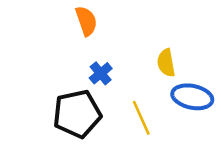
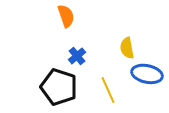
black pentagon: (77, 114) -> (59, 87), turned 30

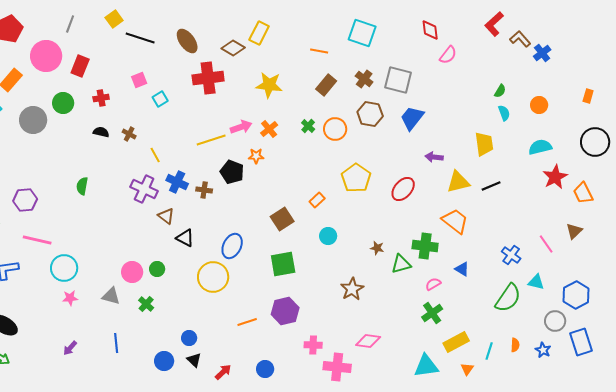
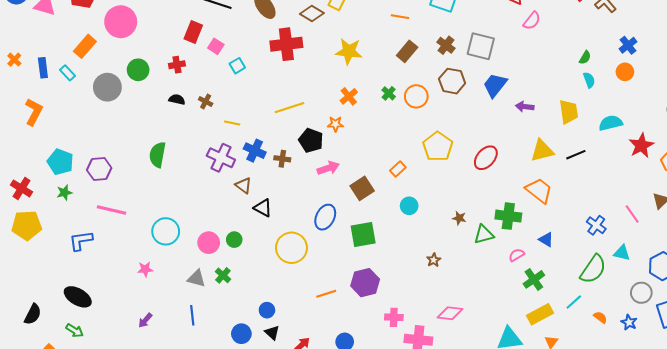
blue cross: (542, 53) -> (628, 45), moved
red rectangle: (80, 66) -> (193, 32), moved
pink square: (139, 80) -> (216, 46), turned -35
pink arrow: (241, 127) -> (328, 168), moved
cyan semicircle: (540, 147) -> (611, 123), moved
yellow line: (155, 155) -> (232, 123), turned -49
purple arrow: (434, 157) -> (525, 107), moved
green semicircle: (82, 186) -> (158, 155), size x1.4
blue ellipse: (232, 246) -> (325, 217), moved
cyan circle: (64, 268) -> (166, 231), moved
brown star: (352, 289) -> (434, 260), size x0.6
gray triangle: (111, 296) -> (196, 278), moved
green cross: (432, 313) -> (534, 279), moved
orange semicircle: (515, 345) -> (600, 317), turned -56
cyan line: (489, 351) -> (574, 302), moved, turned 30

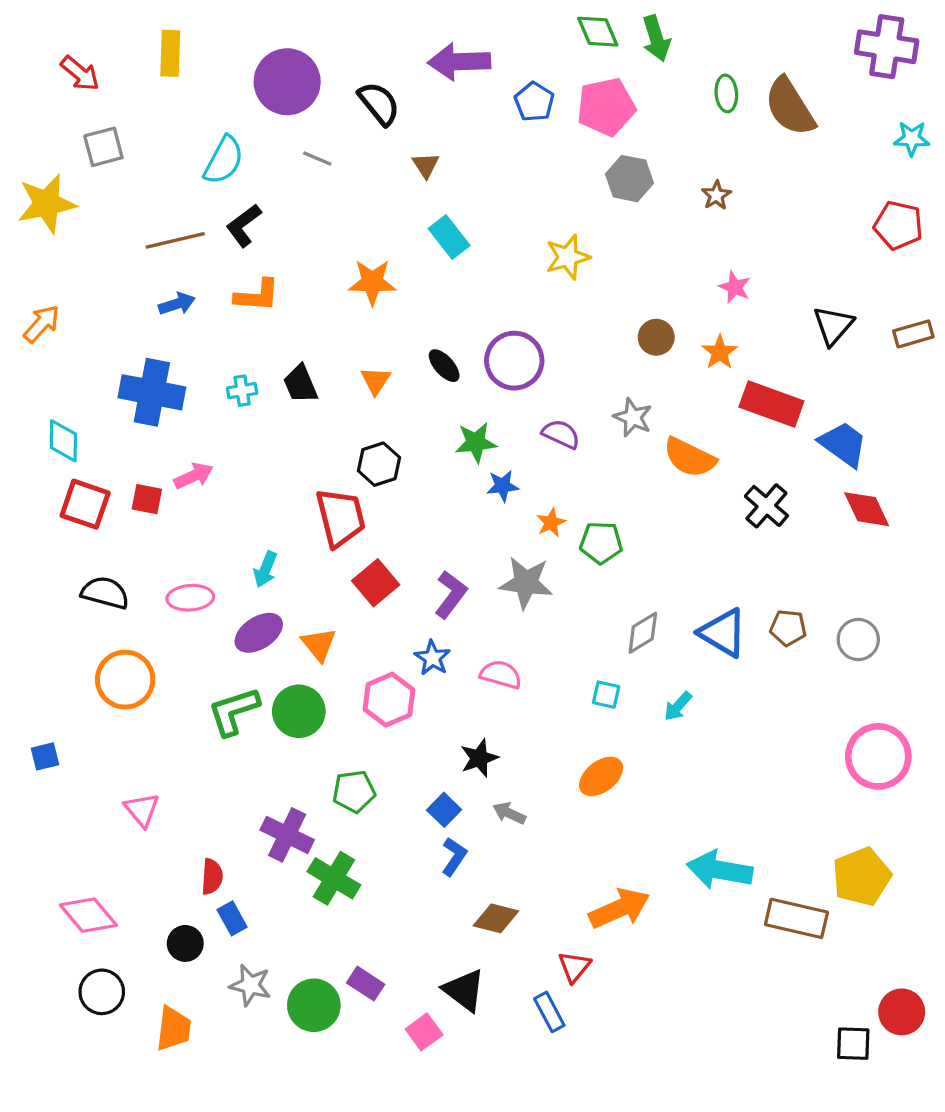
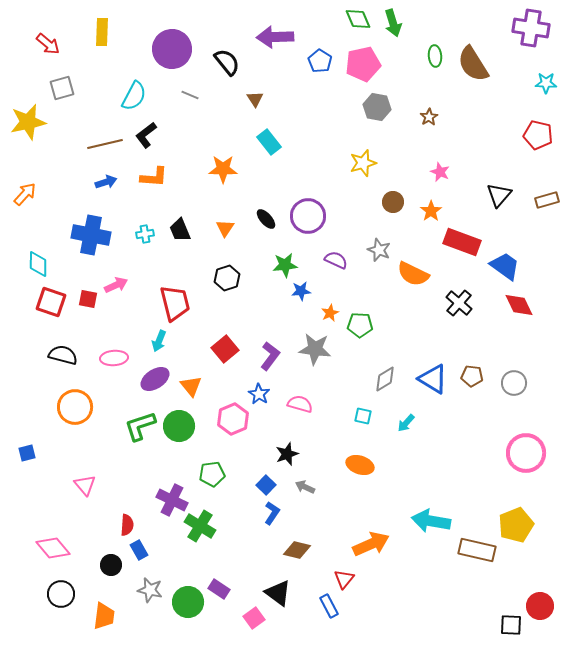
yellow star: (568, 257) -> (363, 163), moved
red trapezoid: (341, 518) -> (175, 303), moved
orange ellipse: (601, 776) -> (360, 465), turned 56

## Try it
When you reach the line with "cyan line: (489, 351)" in the entries above, start copying, and go on word for word to the last line; skip any picture.

## Problem solution
cyan line: (489, 351) -> (574, 302), moved, turned 30

yellow star: (568, 257) -> (363, 163), moved
red trapezoid: (341, 518) -> (175, 303), moved
orange ellipse: (601, 776) -> (360, 465), turned 56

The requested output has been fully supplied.